» **What the task asks**
Each entry must come back word for word; drop the images as you go.
[Data listing Boundary: Start]
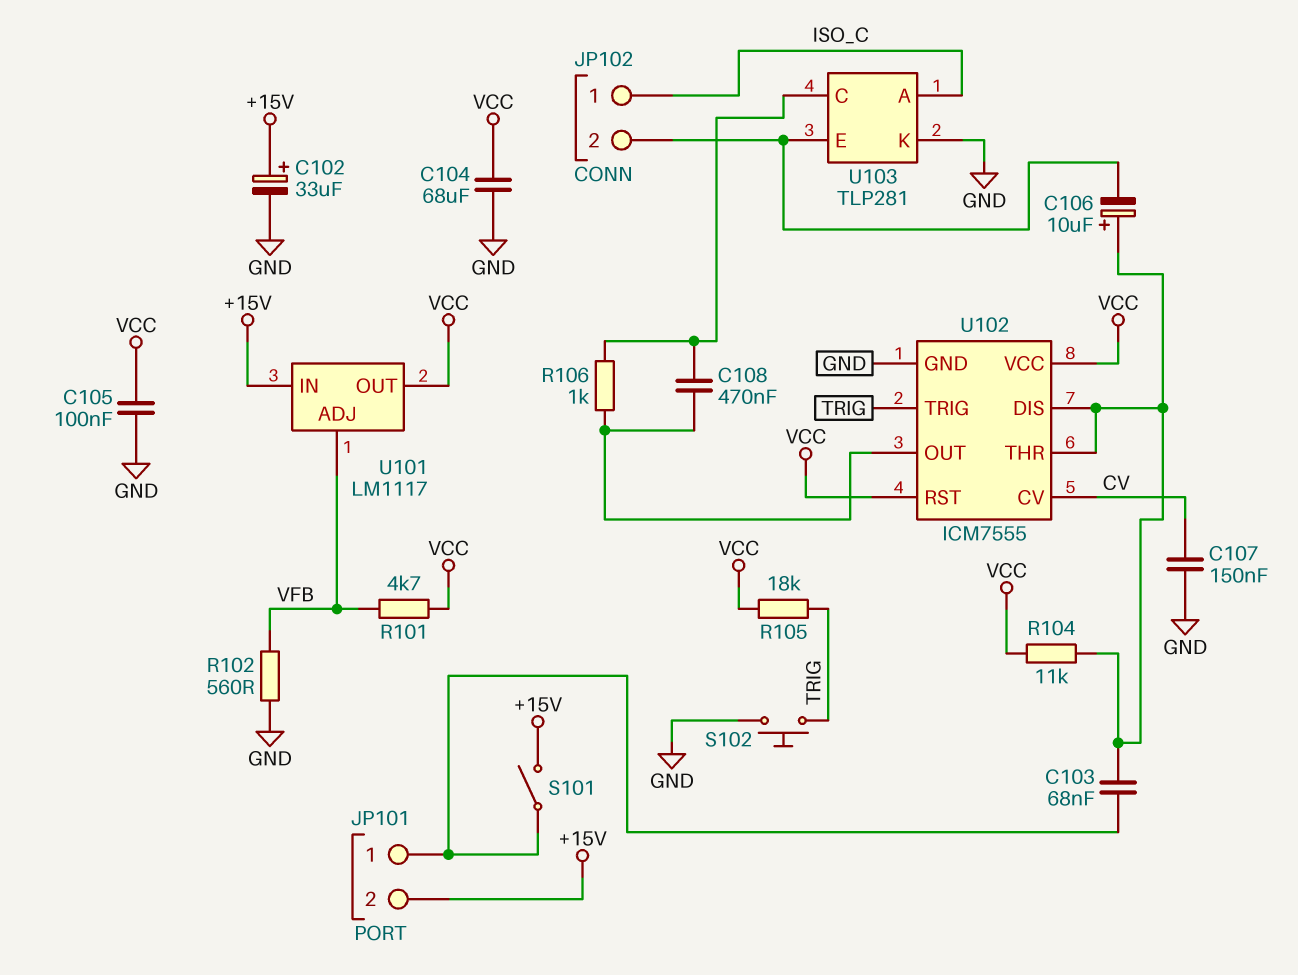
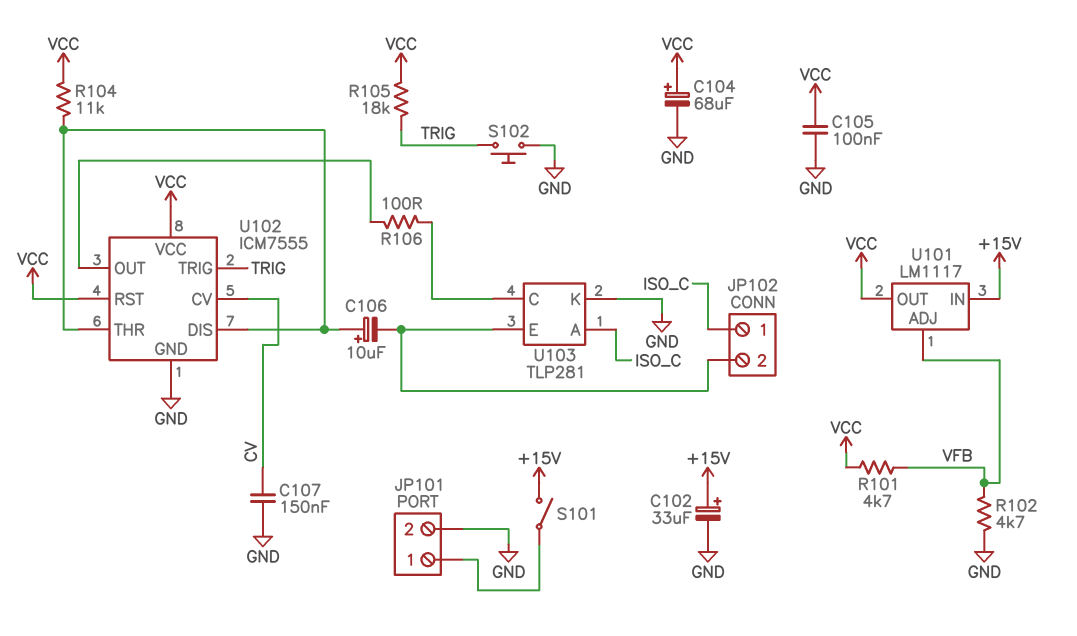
C103: 68nF (JP101/1, U102/DIS) -> none
C104: 68uF (GND, VCC) -> 68uF (plus VCC, minus GND)
C108: 470nF (U102/OUT, U103/C) -> none
JP101 pin 2: +15V -> GND
R102: 560 (GND, VFB) -> 4.7k (GND, VFB)
R106: 1k (U102/OUT, U103/C) -> 100 (U102/OUT, U103/C)

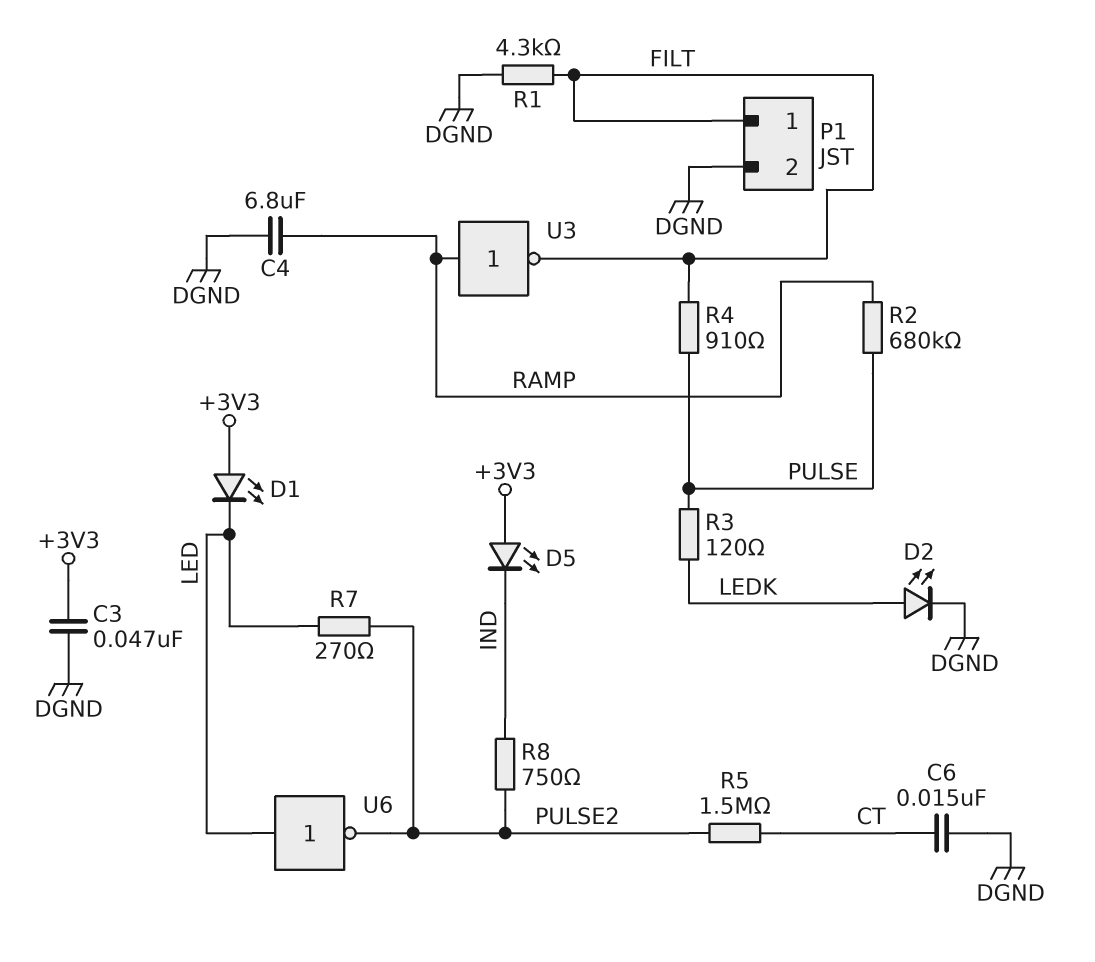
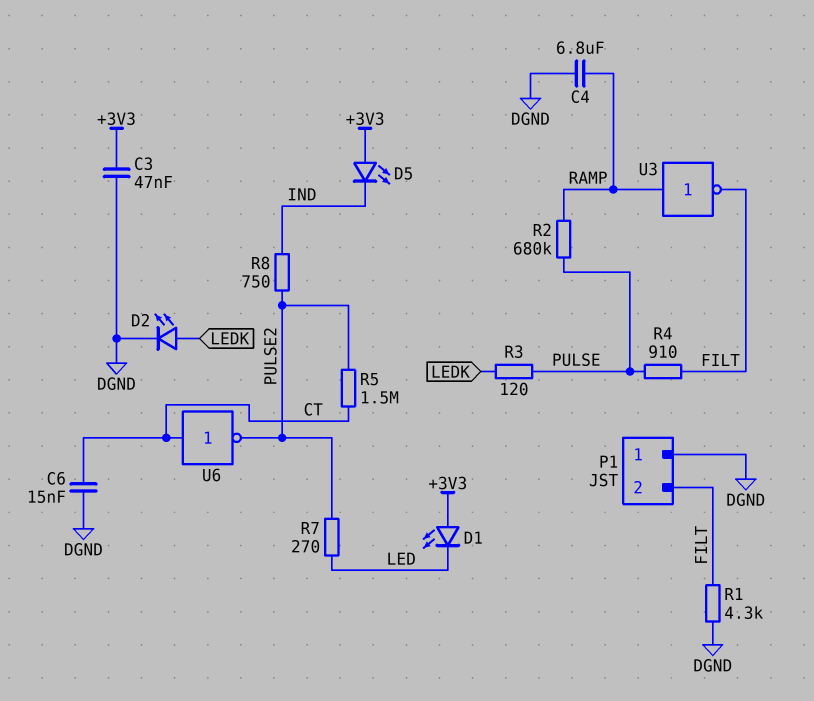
P1 pin 1: FILT -> DGND
P1 pin 2: DGND -> FILT
U6: NOT (in LED, out PULSE2) -> NOT (in CT, out PULSE2)

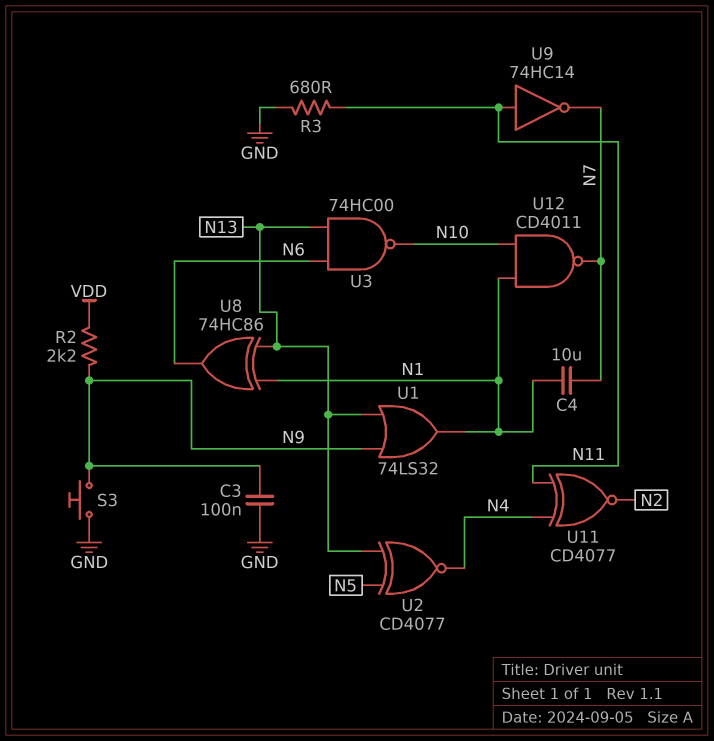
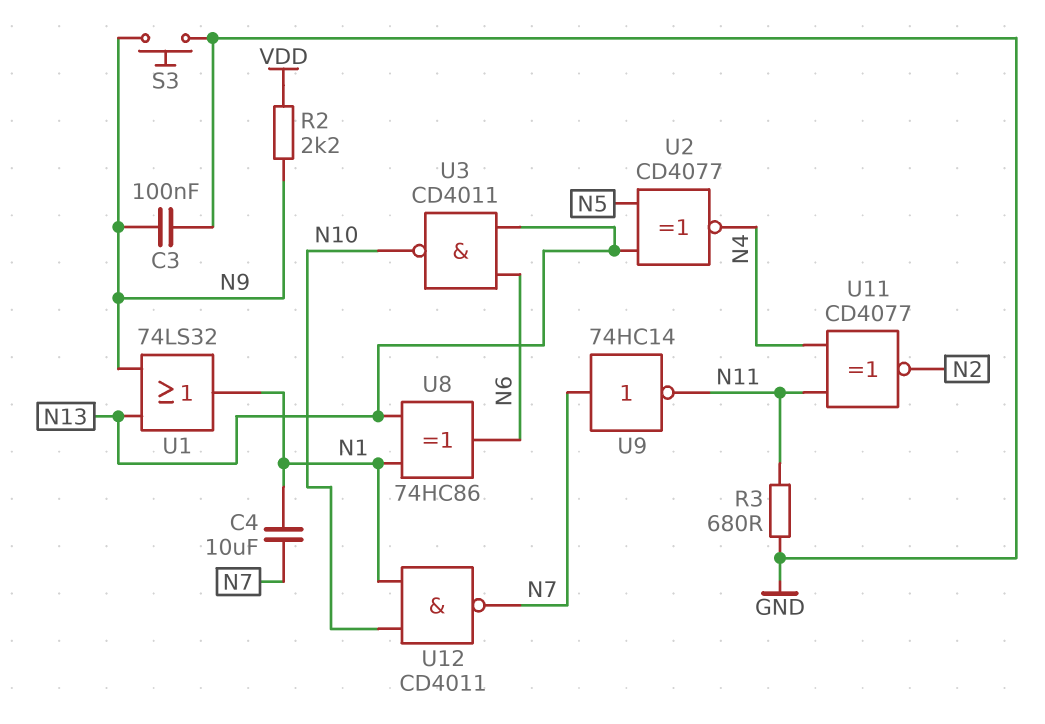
U3: NAND 74HC00 (in N6, in N13, out N10) -> NAND CD4011 (in N6, in N13, out N10)
U9: NOT 74HC14 (in N11, out N7) -> NOT 74HC14 (in N7, out N11)

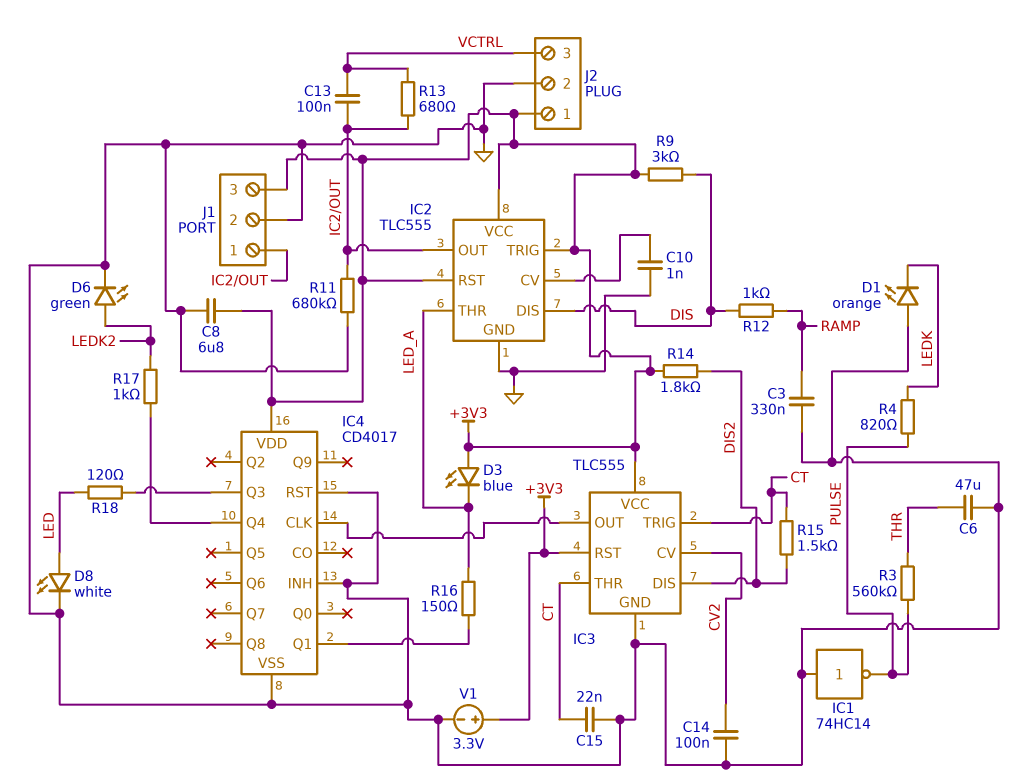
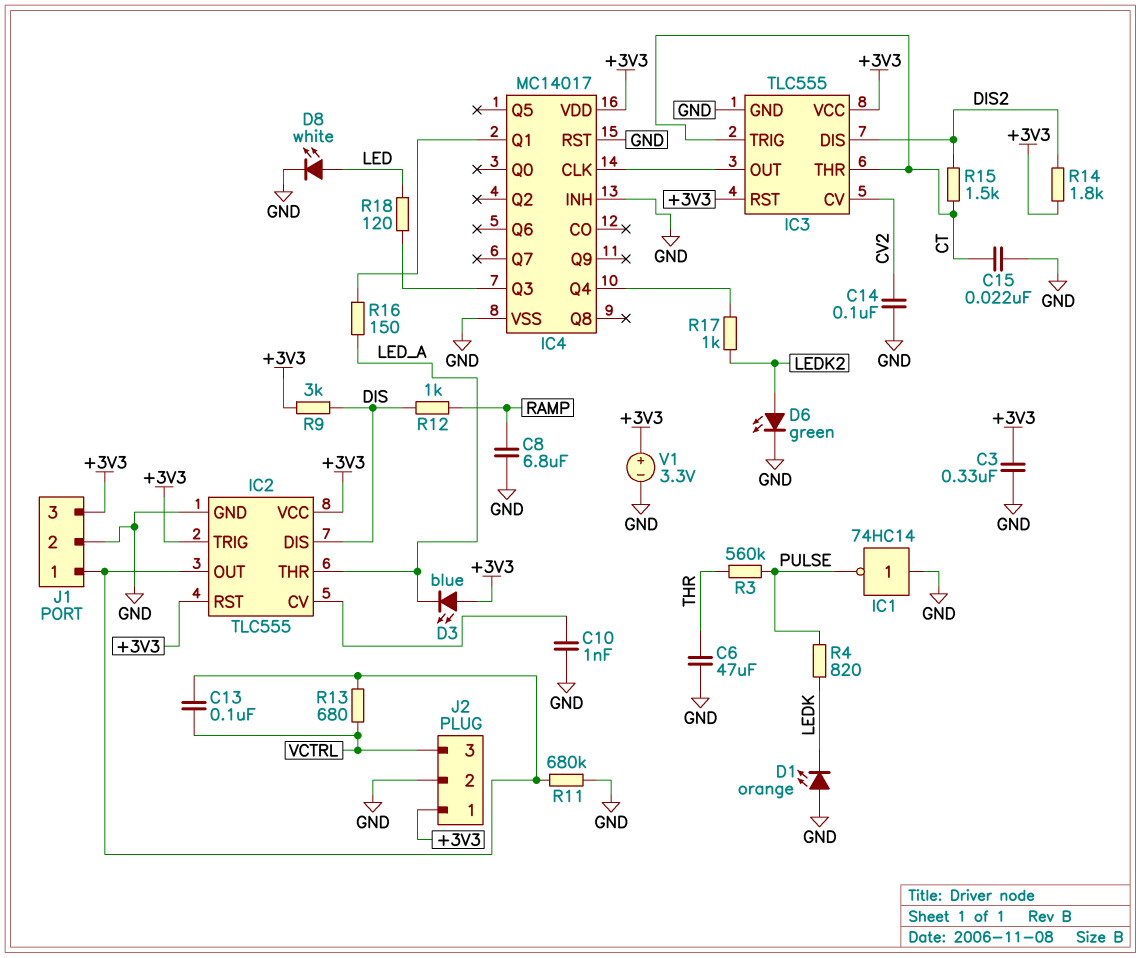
C3: 330nF (GND, RAMP) -> 330nF (+3V3, GND)
C8: 6.8uF (+3V3, GND) -> 6.8uF (GND, RAMP)
IC4: CD4017 -> MC14017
[Data listing Boundary: End]
» **Solution to the problem**
C103: 68nF (JP101/1, U102/DIS) -> none
C104: 68uF (GND, VCC) -> 68uF (plus VCC, minus GND)
C108: 470nF (U102/OUT, U103/C) -> none
JP101 pin 2: +15V -> GND
R102: 560 (GND, VFB) -> 4.7k (GND, VFB)
R106: 1k (U102/OUT, U103/C) -> 100 (U102/OUT, U103/C)

P1 pin 1: FILT -> DGND
P1 pin 2: DGND -> FILT
U6: NOT (in LED, out PULSE2) -> NOT (in CT, out PULSE2)

U3: NAND 74HC00 (in N6, in N13, out N10) -> NAND CD4011 (in N6, in N13, out N10)
U9: NOT 74HC14 (in N11, out N7) -> NOT 74HC14 (in N7, out N11)

C3: 330nF (GND, RAMP) -> 330nF (+3V3, GND)
C8: 6.8uF (+3V3, GND) -> 6.8uF (GND, RAMP)
IC4: CD4017 -> MC14017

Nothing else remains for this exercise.